*** Opening of Given entries ***

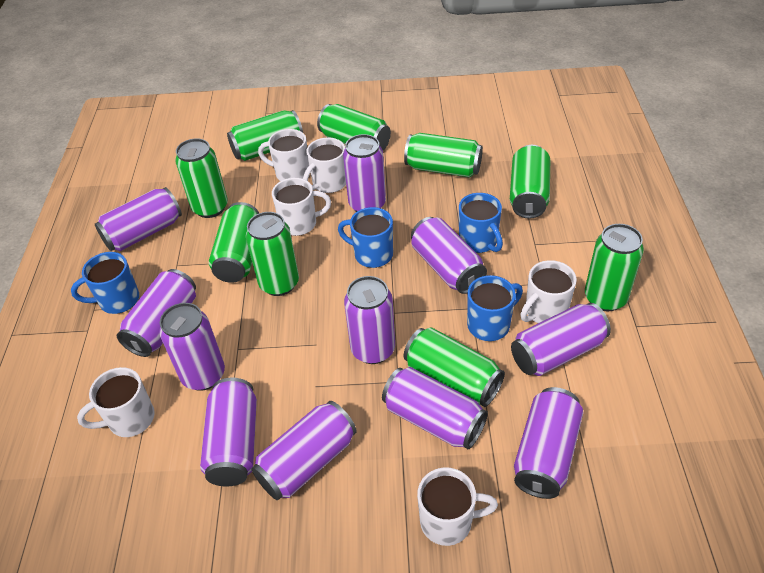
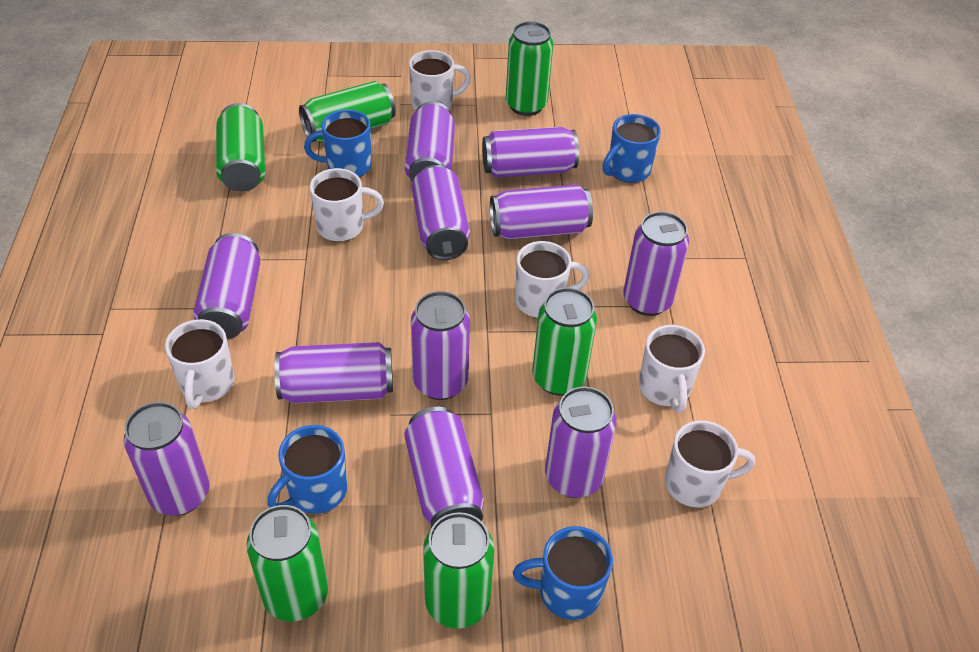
green can: 9 -> 6

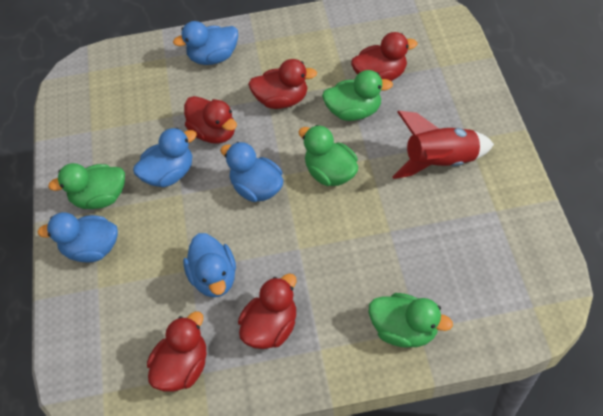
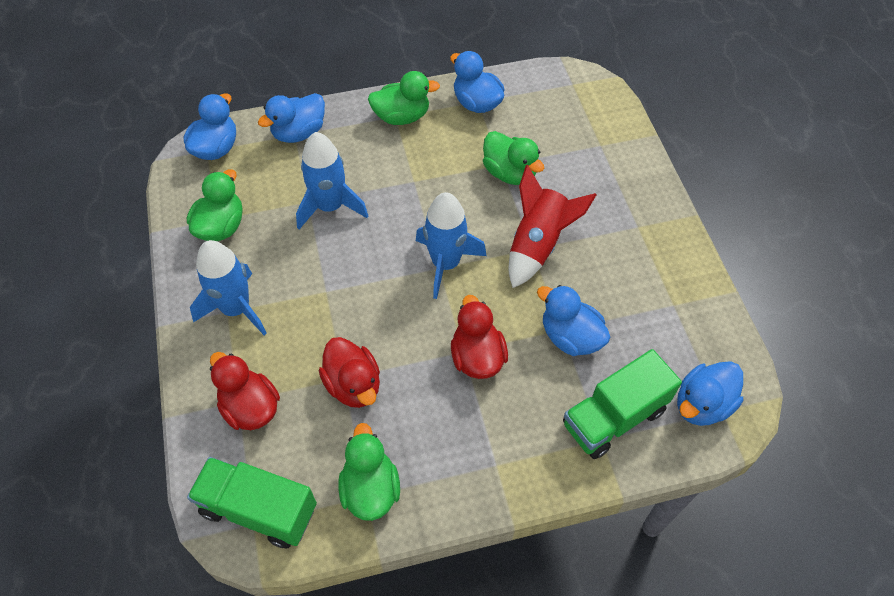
blue rocket: 0 -> 3
green truck: 0 -> 2
red duck: 5 -> 3

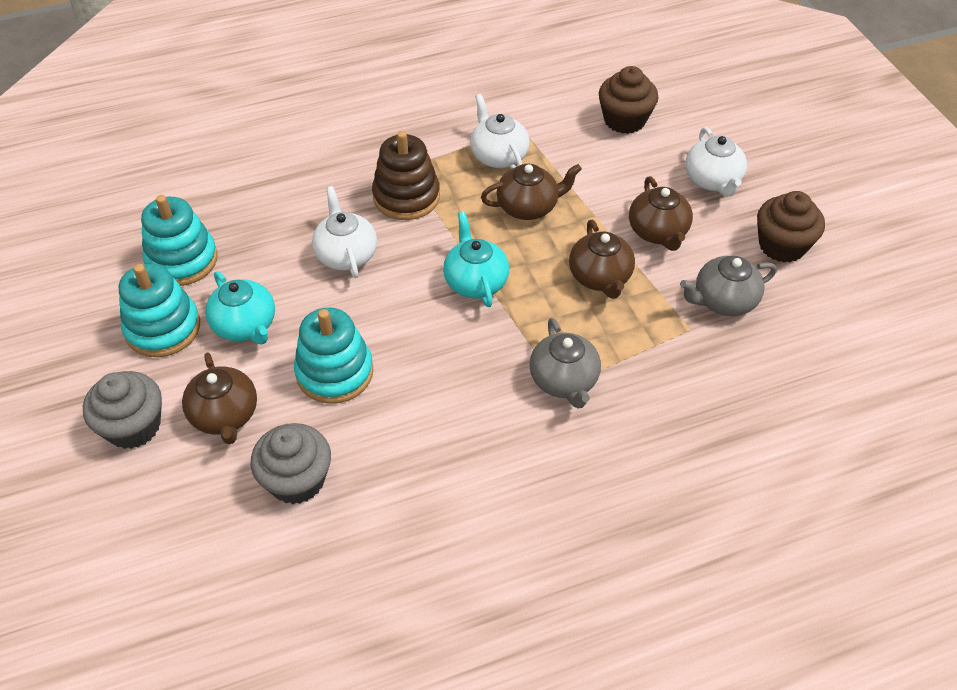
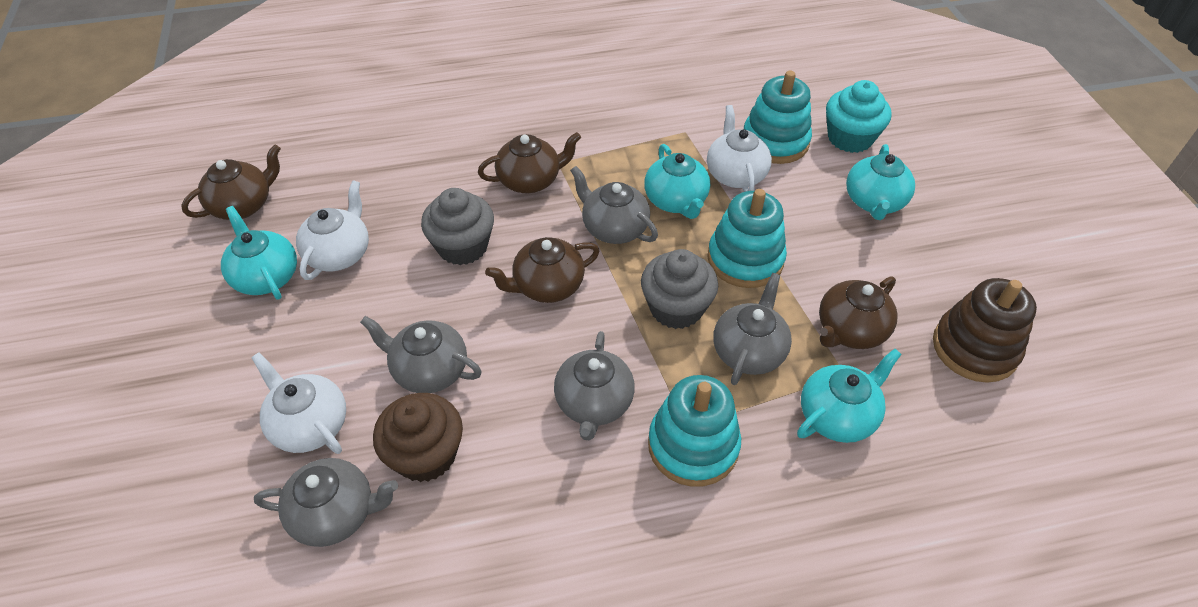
brown cupcake: 2 -> 1
grey teapot: 2 -> 5
turquoise cupcake: 0 -> 1
turquoise teapot: 2 -> 4

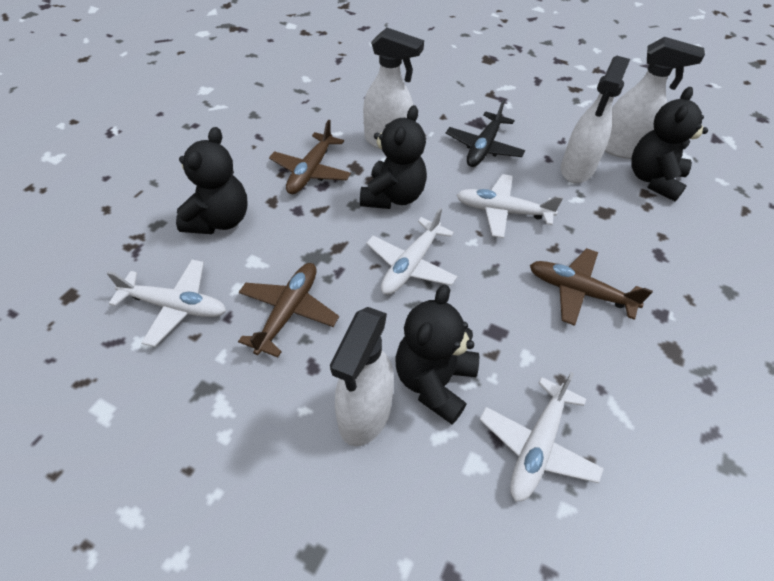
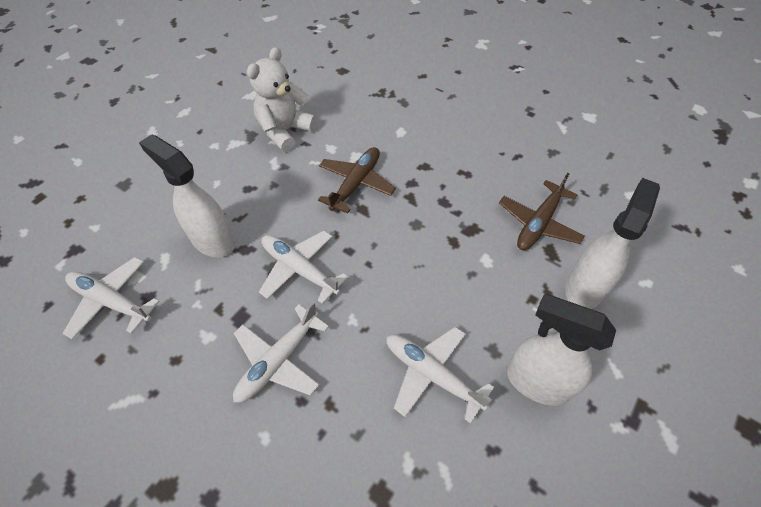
black plane: 1 -> 0
black teddy bear: 4 -> 0
brown plane: 3 -> 2
white spray bottle: 4 -> 3
white teddy bear: 0 -> 1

*** Close of Given entries ***

# [Task brief]
Please copy the lines above, starting at the one that holds "brown cupcake: 2 -> 1" and stopping after the last line, exactly as they appear and minus the pictures.

# [Answer to the exercise]
brown cupcake: 2 -> 1
grey teapot: 2 -> 5
turquoise cupcake: 0 -> 1
turquoise teapot: 2 -> 4

black plane: 1 -> 0
black teddy bear: 4 -> 0
brown plane: 3 -> 2
white spray bottle: 4 -> 3
white teddy bear: 0 -> 1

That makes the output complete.